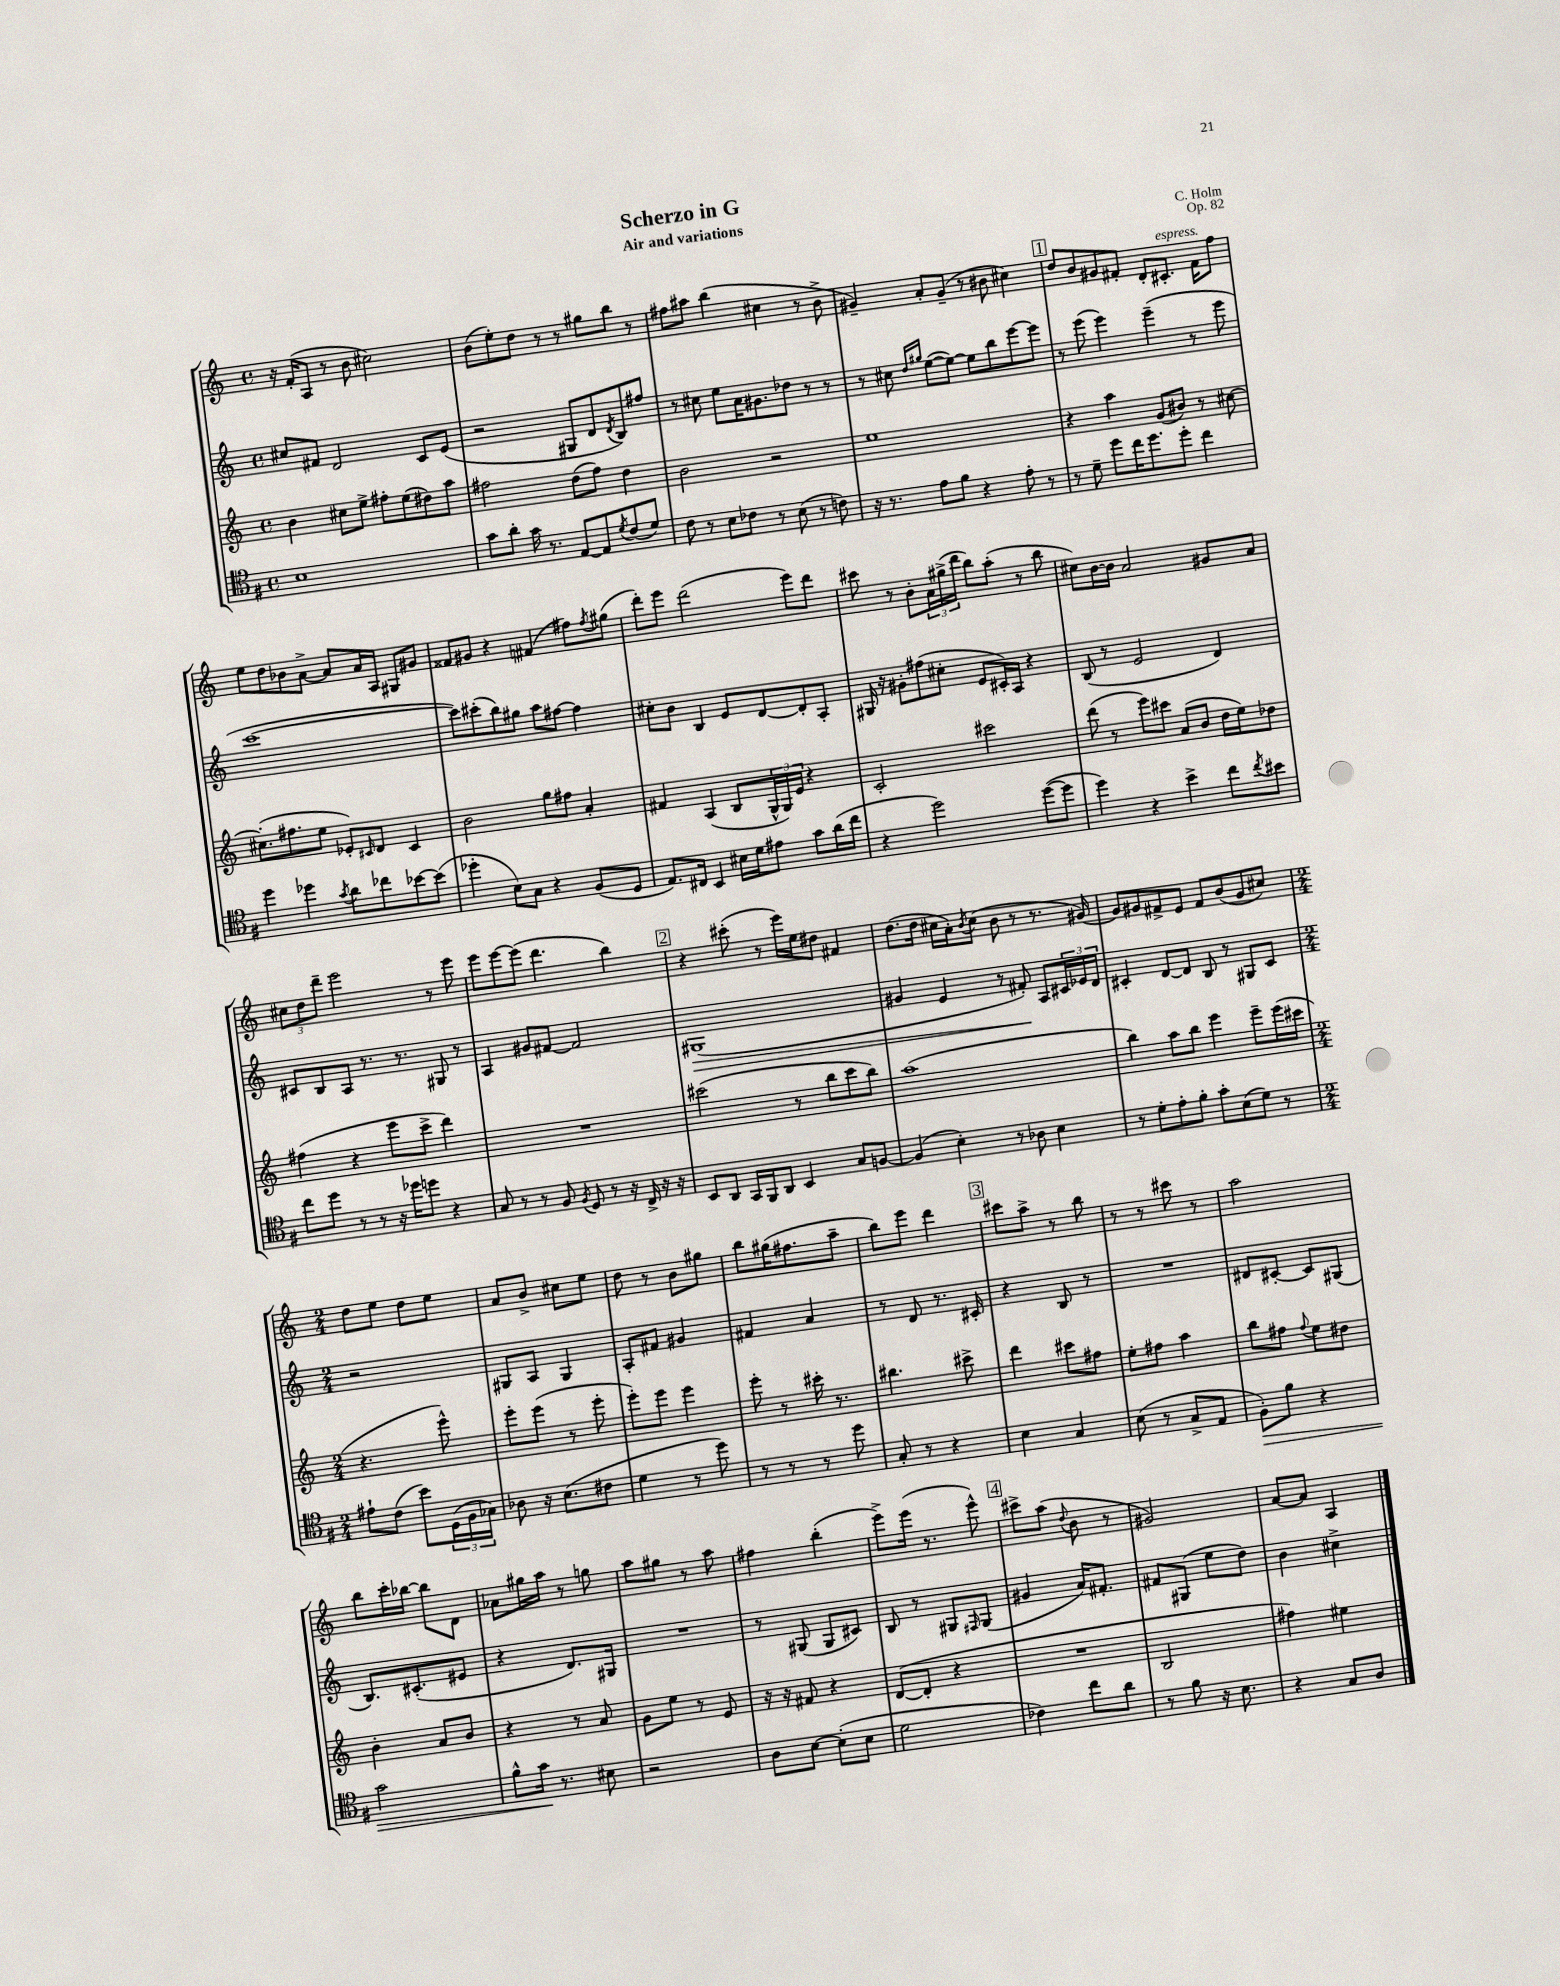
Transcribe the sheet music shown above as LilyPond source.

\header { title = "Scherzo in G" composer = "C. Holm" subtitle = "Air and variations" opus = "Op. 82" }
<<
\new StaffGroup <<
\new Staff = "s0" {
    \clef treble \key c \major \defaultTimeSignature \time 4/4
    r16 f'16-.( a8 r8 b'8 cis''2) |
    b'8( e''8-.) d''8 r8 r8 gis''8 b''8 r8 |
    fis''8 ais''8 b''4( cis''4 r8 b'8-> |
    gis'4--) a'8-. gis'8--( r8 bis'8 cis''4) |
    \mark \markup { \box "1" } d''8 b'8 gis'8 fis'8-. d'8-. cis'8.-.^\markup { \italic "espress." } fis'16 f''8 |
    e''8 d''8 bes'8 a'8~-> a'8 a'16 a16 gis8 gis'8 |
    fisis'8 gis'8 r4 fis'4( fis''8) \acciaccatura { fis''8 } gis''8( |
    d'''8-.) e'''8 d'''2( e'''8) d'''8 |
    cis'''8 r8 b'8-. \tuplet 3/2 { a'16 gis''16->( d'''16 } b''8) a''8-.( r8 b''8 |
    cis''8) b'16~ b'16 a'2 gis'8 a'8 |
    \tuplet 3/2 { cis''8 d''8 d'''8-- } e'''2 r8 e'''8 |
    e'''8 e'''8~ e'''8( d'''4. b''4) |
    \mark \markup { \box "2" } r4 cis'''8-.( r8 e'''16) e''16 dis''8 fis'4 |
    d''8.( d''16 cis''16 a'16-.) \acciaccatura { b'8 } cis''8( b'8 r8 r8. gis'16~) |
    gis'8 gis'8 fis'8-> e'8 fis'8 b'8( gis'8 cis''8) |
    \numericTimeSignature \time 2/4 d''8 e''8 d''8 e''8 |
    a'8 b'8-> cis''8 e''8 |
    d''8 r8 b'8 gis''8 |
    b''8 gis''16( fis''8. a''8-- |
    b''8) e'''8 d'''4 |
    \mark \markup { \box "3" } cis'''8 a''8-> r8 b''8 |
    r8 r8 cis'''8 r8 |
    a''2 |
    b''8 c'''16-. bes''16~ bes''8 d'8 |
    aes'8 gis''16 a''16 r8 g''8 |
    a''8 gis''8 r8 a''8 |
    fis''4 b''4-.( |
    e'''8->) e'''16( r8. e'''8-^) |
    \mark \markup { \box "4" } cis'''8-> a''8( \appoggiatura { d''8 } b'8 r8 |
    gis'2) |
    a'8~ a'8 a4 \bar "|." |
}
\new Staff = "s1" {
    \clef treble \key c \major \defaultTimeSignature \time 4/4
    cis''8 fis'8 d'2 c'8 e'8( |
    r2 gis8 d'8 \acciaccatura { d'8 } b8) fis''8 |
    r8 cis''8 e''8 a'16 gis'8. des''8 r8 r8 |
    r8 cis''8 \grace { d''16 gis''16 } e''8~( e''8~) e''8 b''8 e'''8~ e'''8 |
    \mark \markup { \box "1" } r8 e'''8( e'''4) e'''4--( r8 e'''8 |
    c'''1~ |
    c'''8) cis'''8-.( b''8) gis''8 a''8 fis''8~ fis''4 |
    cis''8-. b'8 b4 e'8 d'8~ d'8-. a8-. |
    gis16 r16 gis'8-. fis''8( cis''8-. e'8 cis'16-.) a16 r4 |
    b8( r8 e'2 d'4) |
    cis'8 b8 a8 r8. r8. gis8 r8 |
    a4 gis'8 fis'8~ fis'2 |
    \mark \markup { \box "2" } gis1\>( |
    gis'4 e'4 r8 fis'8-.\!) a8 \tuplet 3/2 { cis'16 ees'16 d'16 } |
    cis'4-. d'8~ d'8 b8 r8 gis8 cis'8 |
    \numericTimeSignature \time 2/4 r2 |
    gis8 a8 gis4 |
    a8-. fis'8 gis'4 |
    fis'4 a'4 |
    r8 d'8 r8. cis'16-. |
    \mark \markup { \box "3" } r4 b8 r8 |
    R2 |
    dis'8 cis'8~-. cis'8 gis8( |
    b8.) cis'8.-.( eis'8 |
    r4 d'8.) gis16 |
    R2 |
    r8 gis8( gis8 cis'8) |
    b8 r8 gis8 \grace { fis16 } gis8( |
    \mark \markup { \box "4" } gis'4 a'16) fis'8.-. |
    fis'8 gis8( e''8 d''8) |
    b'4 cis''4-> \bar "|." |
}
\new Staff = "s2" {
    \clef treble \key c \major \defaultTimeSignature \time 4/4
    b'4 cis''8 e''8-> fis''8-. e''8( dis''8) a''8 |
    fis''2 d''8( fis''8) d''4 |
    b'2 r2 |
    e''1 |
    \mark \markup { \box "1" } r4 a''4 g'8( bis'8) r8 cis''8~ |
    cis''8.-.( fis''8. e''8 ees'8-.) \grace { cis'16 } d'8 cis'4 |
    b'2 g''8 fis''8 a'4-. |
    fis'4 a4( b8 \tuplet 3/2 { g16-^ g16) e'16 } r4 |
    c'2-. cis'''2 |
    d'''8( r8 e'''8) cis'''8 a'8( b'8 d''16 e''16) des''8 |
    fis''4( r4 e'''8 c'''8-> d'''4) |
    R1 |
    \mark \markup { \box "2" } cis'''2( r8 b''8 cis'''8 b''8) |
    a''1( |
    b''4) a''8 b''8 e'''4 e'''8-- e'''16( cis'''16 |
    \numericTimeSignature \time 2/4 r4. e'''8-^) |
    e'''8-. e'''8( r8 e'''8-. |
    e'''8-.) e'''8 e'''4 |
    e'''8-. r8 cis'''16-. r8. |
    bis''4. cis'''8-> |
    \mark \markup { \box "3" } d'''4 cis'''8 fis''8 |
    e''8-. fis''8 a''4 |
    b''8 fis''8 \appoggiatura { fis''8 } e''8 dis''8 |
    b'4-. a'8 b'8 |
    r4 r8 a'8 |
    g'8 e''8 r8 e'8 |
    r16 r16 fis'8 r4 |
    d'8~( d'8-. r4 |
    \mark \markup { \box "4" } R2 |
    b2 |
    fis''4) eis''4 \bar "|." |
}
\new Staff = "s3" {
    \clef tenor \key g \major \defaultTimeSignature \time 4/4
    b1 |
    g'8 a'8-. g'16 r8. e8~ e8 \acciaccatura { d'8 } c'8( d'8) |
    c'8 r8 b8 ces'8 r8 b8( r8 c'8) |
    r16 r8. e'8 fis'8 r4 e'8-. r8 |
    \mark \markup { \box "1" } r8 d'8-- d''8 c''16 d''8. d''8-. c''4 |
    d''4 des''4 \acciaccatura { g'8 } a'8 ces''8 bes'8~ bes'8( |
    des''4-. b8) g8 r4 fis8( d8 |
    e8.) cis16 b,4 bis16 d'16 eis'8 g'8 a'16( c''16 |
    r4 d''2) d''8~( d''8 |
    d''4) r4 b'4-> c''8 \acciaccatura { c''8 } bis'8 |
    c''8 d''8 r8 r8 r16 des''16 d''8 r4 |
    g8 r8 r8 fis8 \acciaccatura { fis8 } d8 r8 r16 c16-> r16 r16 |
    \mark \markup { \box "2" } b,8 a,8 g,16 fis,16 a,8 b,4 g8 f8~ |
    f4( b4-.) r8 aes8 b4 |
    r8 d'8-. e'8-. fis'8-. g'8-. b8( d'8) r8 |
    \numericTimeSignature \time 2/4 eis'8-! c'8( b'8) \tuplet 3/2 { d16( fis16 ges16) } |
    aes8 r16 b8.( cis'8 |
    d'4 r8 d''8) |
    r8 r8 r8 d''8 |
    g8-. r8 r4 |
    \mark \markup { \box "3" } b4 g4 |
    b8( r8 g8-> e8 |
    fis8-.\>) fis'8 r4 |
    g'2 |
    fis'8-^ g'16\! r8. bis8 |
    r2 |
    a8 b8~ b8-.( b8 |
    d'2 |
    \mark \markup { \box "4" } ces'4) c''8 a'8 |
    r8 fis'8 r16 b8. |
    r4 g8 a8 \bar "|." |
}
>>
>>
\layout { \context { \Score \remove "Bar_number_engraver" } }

————————

OBJECTIVE:
Tally the lines in the records that contain the string "grace", and reply with the number alone.

IN RESPONSE:
3